* Task to carry out *
Everything in the listing that follows should be reproduced exactly except the pictures.

* Recorded information *

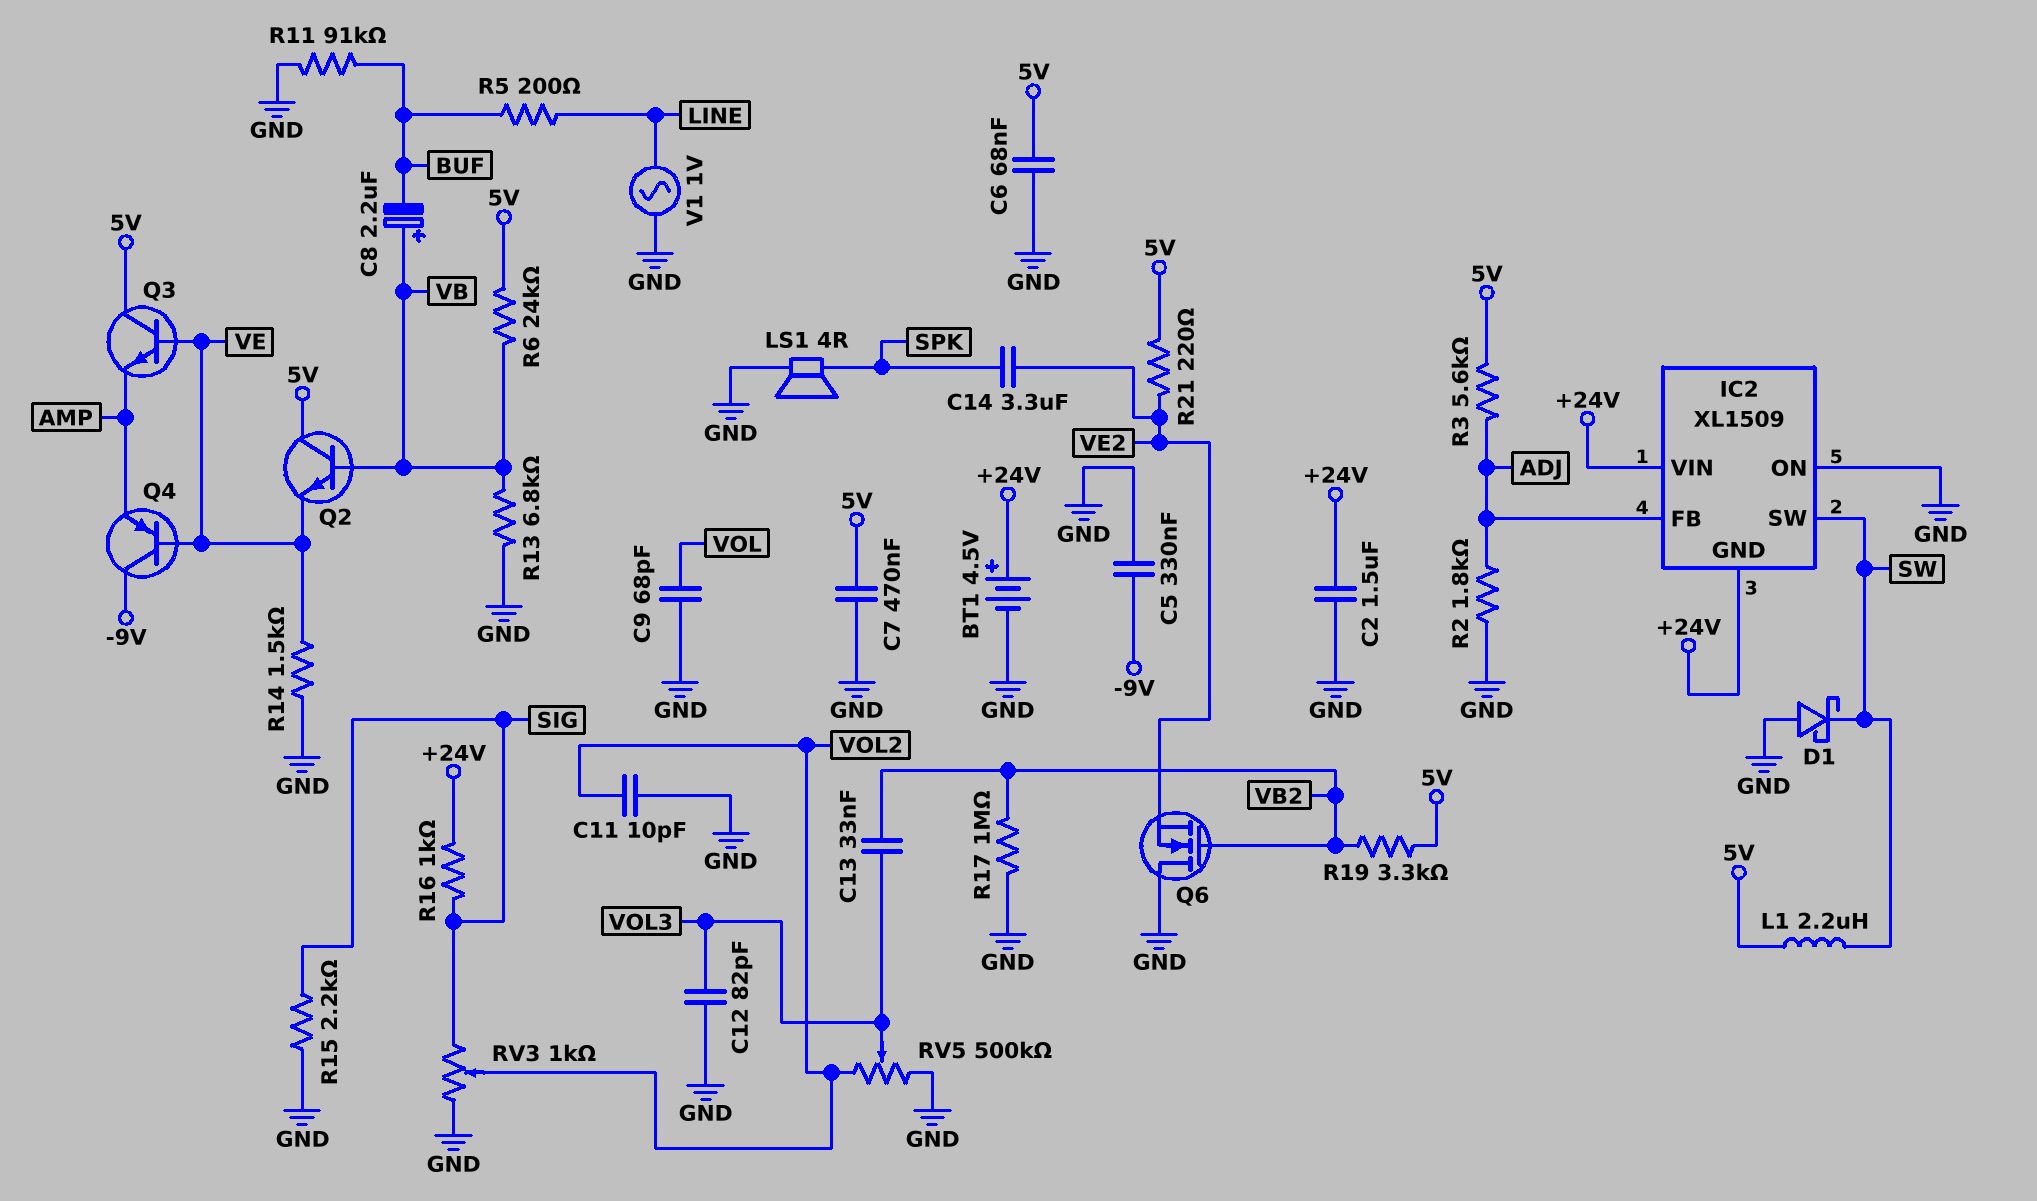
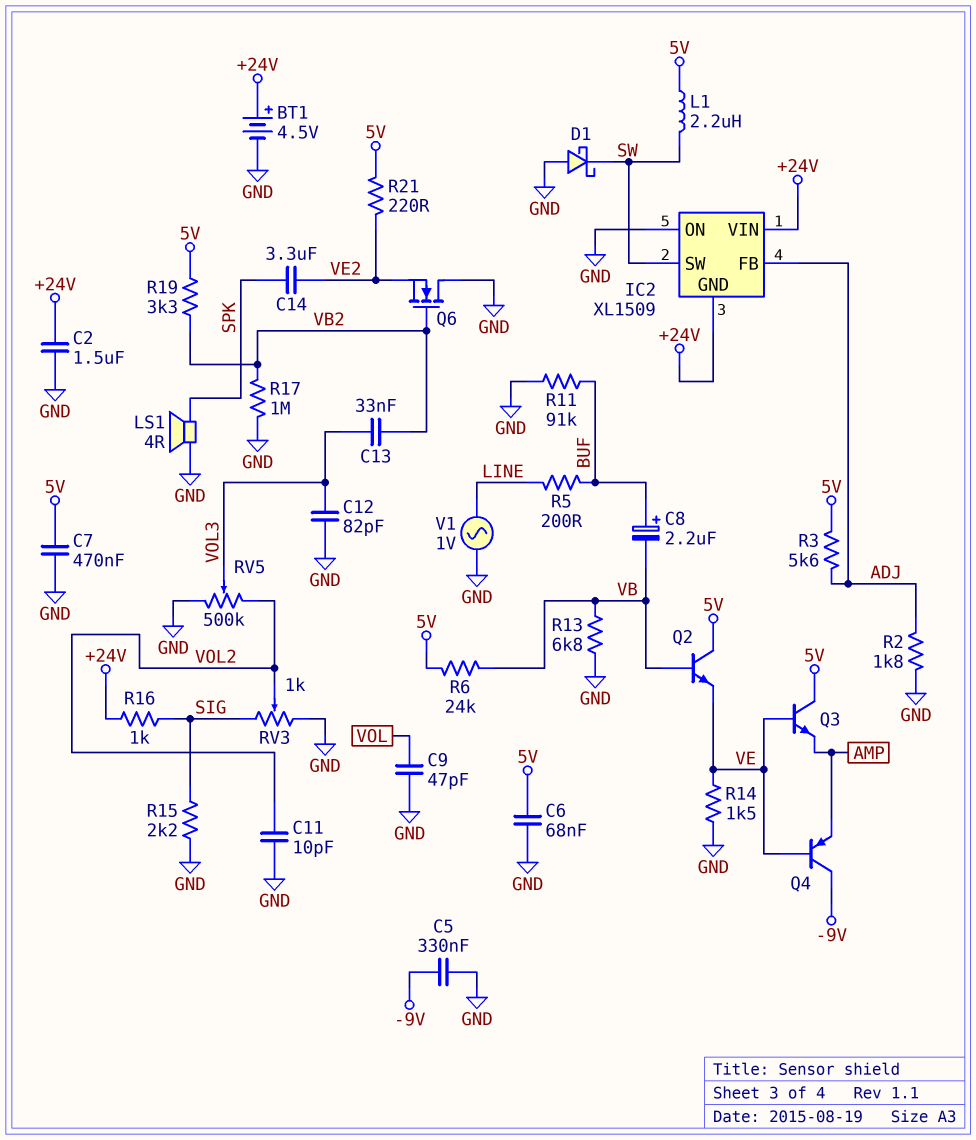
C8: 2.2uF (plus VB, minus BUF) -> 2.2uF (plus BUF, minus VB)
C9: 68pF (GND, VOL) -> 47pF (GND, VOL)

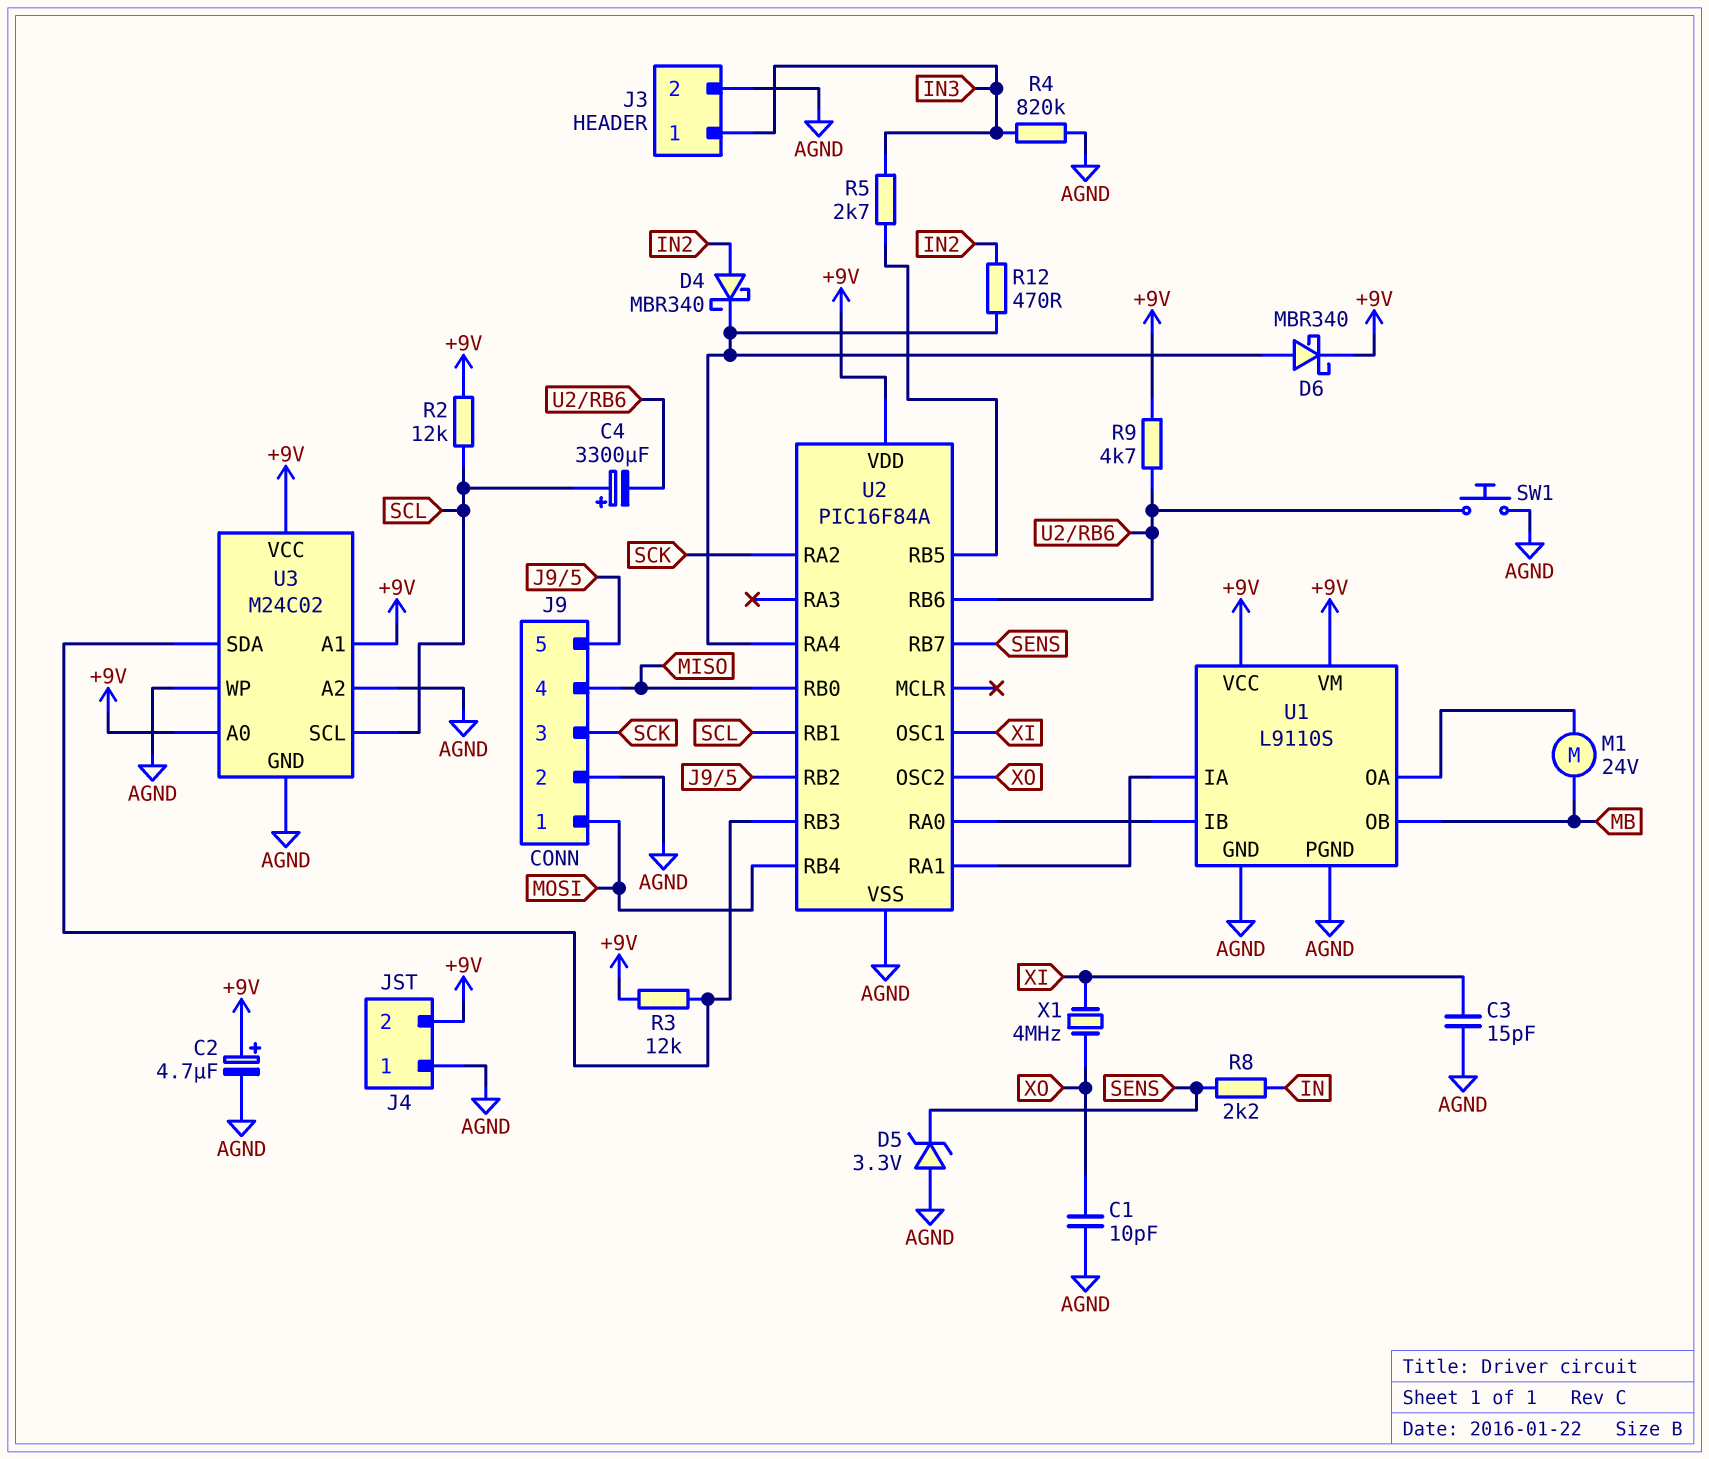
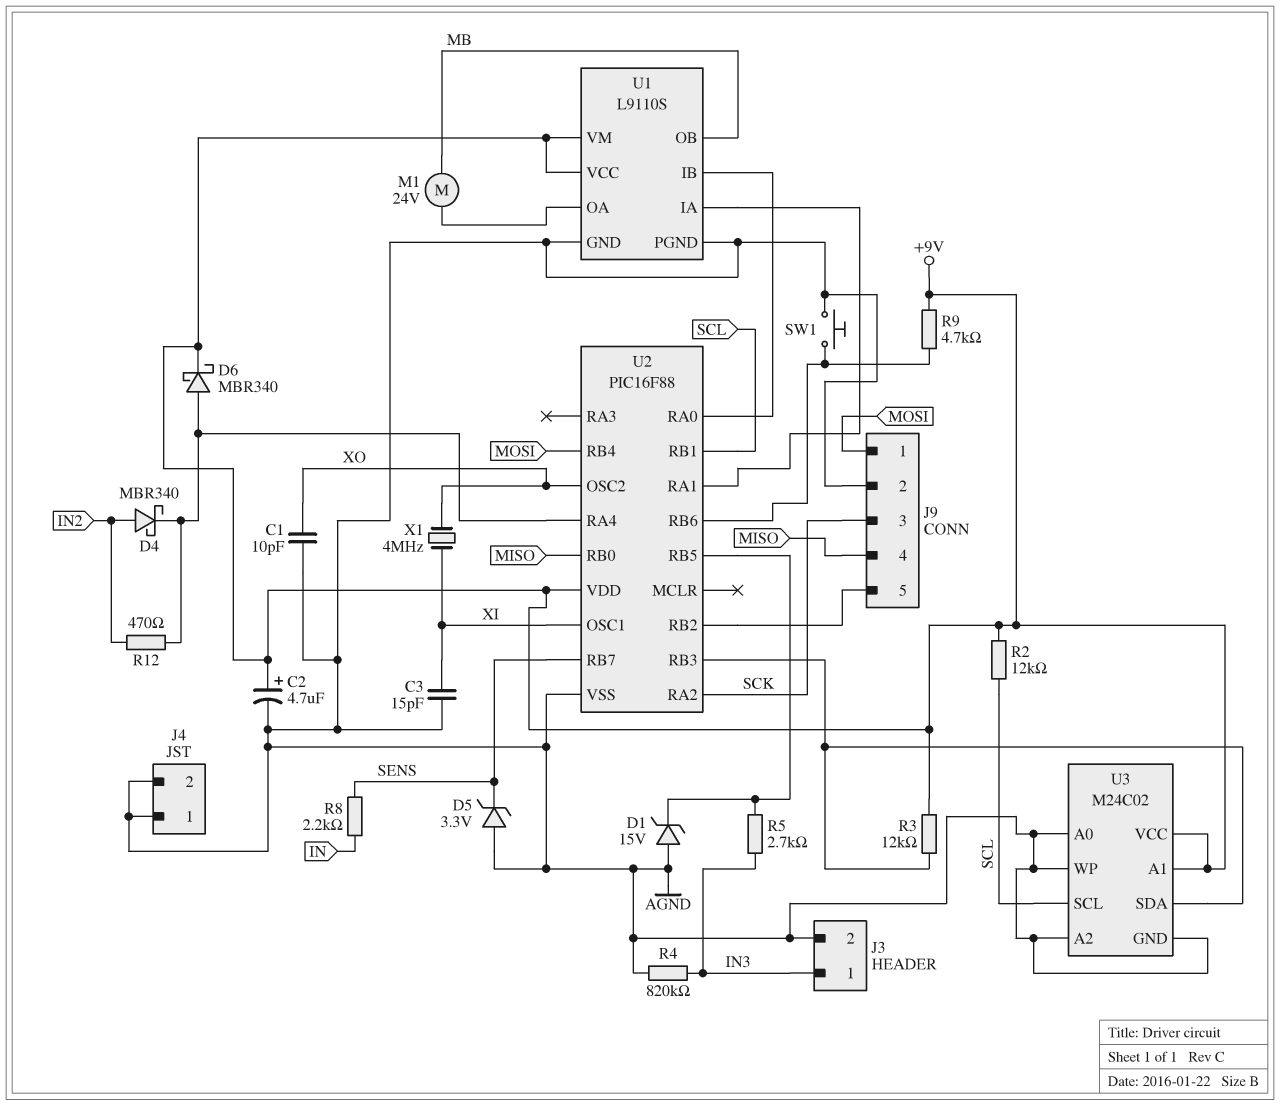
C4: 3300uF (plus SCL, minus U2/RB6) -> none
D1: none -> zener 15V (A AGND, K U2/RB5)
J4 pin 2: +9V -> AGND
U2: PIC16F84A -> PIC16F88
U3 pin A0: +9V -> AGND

* Output *
C8: 2.2uF (plus VB, minus BUF) -> 2.2uF (plus BUF, minus VB)
C9: 68pF (GND, VOL) -> 47pF (GND, VOL)

C4: 3300uF (plus SCL, minus U2/RB6) -> none
D1: none -> zener 15V (A AGND, K U2/RB5)
J4 pin 2: +9V -> AGND
U2: PIC16F84A -> PIC16F88
U3 pin A0: +9V -> AGND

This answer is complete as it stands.